* [WORK REQUIRED]: Exactly as written, print the lines from the top of the listing through the line containing "(425, 137) = (386, 207): purple key -> none"; include no pictures.

* [INFORMATION PROVIDED]:
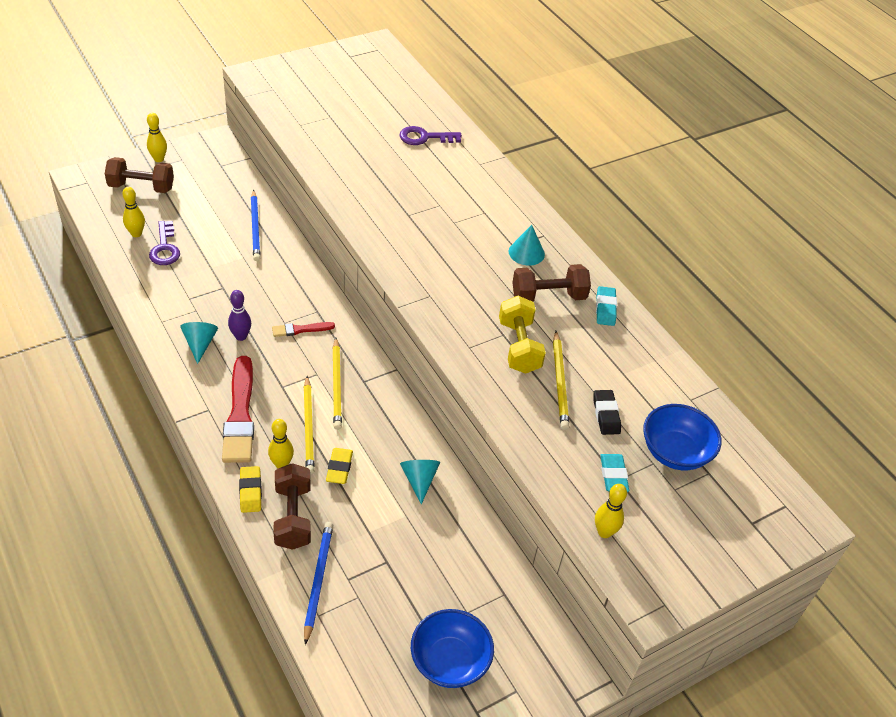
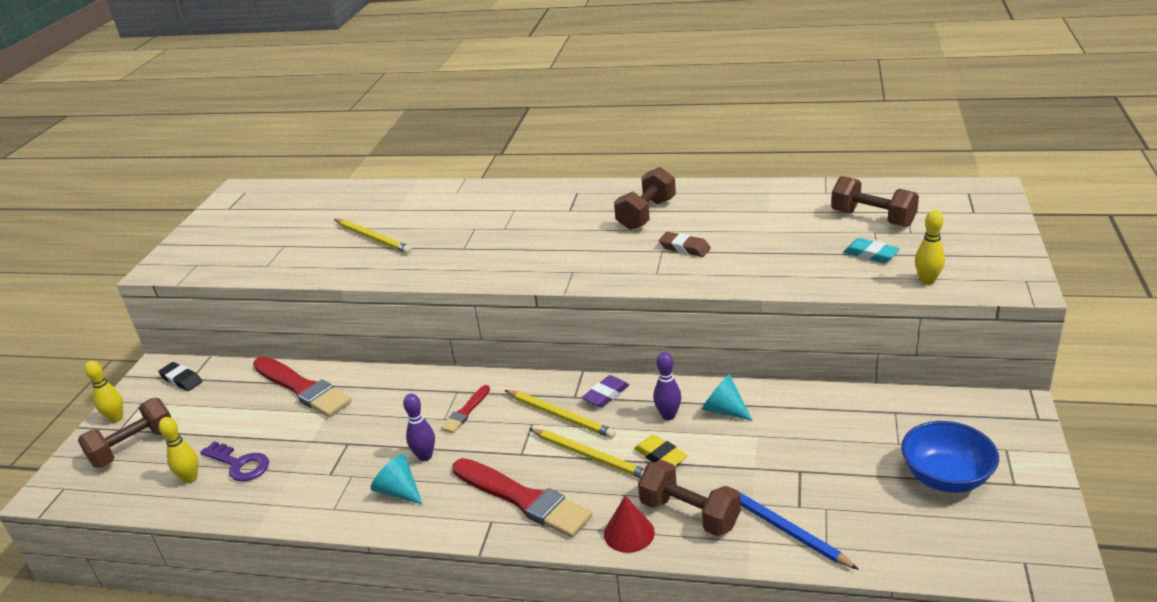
camera: 40 degrees left, 15 degrees down
(250, 491) = (629, 533): yellow eraser -> red cone
(255, 227) = (302, 388): blue pencil -> red brush
(281, 464) = (616, 495): yellow bowling pin -> none
(380, 399) = (606, 395): none -> purple eraser
(386, 449) = (668, 415): none -> purple bowling pin
(425, 137) = (386, 207): purple key -> none
(519, 347) = (684, 248): yellow dumbbell -> brown eraser
(526, 252) = (585, 207): turquoise cone -> none
(560, 382) = (745, 243): yellow pencil -> yellow pencil (373, 238)
(605, 309) = (690, 194): turquoise eraser -> none
(606, 415) = (803, 234): black eraser -> black eraser (181, 380)
(675, 452) = (873, 218): blue bowl -> brown dumbbell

* [RESULT]:
camera: 40 degrees left, 15 degrees down
(250, 491) = (629, 533): yellow eraser -> red cone
(255, 227) = (302, 388): blue pencil -> red brush
(281, 464) = (616, 495): yellow bowling pin -> none
(380, 399) = (606, 395): none -> purple eraser
(386, 449) = (668, 415): none -> purple bowling pin
(425, 137) = (386, 207): purple key -> none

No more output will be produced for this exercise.